Records excerpted from a collection
----------------

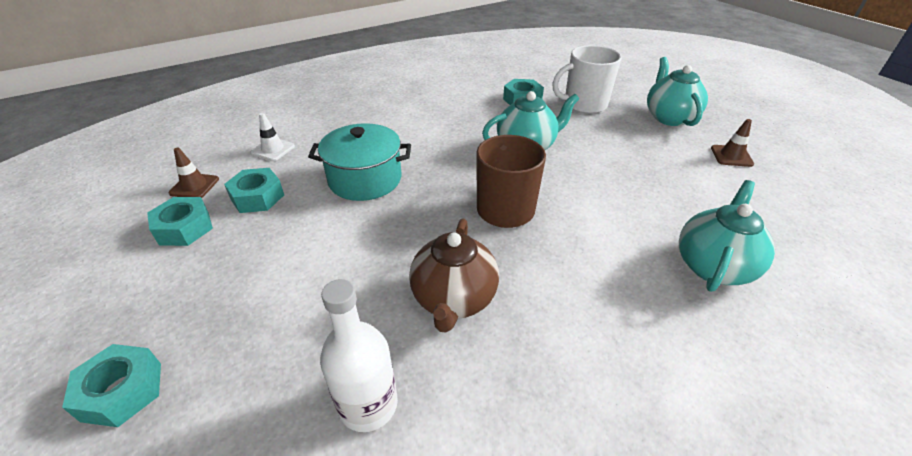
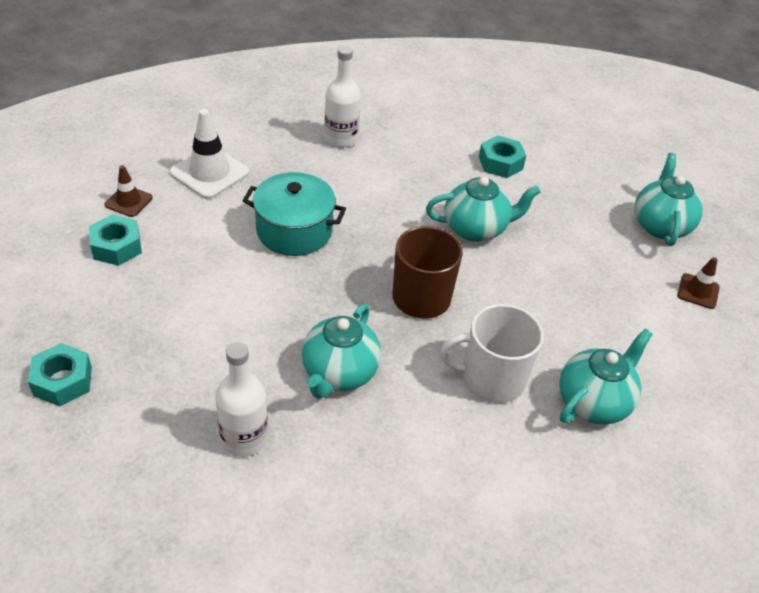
camera: 10 degrees right, 5 degrees up
(257, 197) = (186, 228): turquoise nut -> none
(273, 149) = (209, 173): white traffic cone -> white traffic cone, size x1.74
(385, 106) = (341, 138): none -> white bottle
(453, 299) = (339, 373): brown teapot -> turquoise teapot
(584, 104) = (570, 185): white mug -> white mug (491, 378)

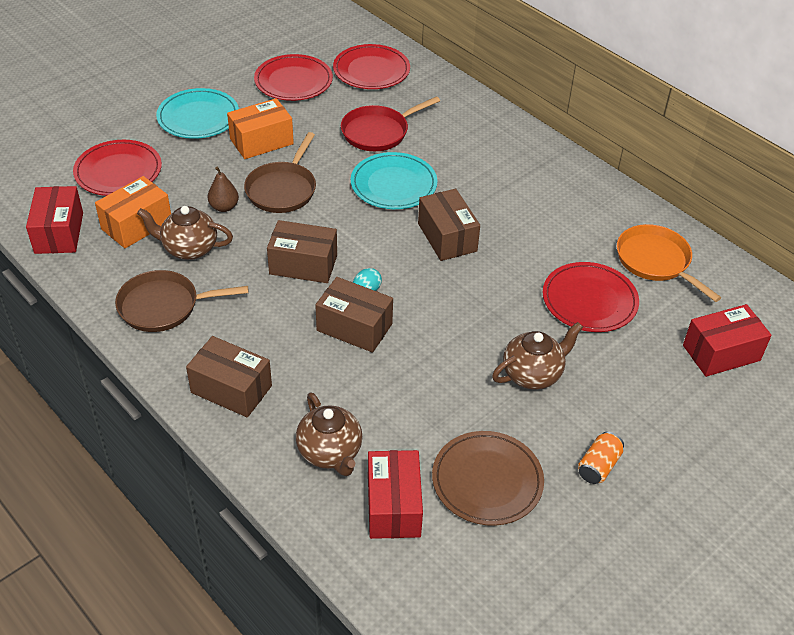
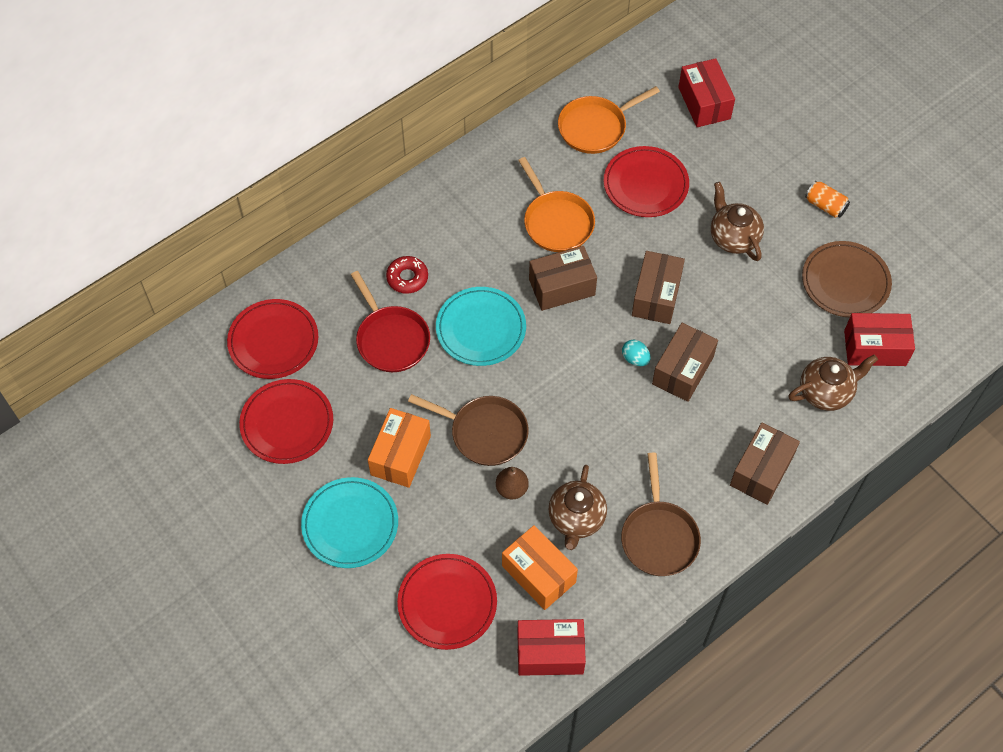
camera: 85 degrees left, 15 degrees up
(261, 141) = (400, 455): orange box -> orange box turned 45 degrees clockwise
(303, 265) = (600, 413): brown box -> brown box (656, 296)
(444, 139) = (407, 278): none -> red donut
(525, 233) = (556, 222): none -> orange pan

----------------

• **Task brief**
Restate every record exactly, please; do not copy the pictures.

• **Completed task**
camera: 10 degrees right, 5 degrees up
(257, 197) = (186, 228): turquoise nut -> none
(273, 149) = (209, 173): white traffic cone -> white traffic cone, size x1.74
(385, 106) = (341, 138): none -> white bottle
(453, 299) = (339, 373): brown teapot -> turquoise teapot
(584, 104) = (570, 185): white mug -> white mug (491, 378)

camera: 85 degrees left, 15 degrees up
(261, 141) = (400, 455): orange box -> orange box turned 45 degrees clockwise
(303, 265) = (600, 413): brown box -> brown box (656, 296)
(444, 139) = (407, 278): none -> red donut
(525, 233) = (556, 222): none -> orange pan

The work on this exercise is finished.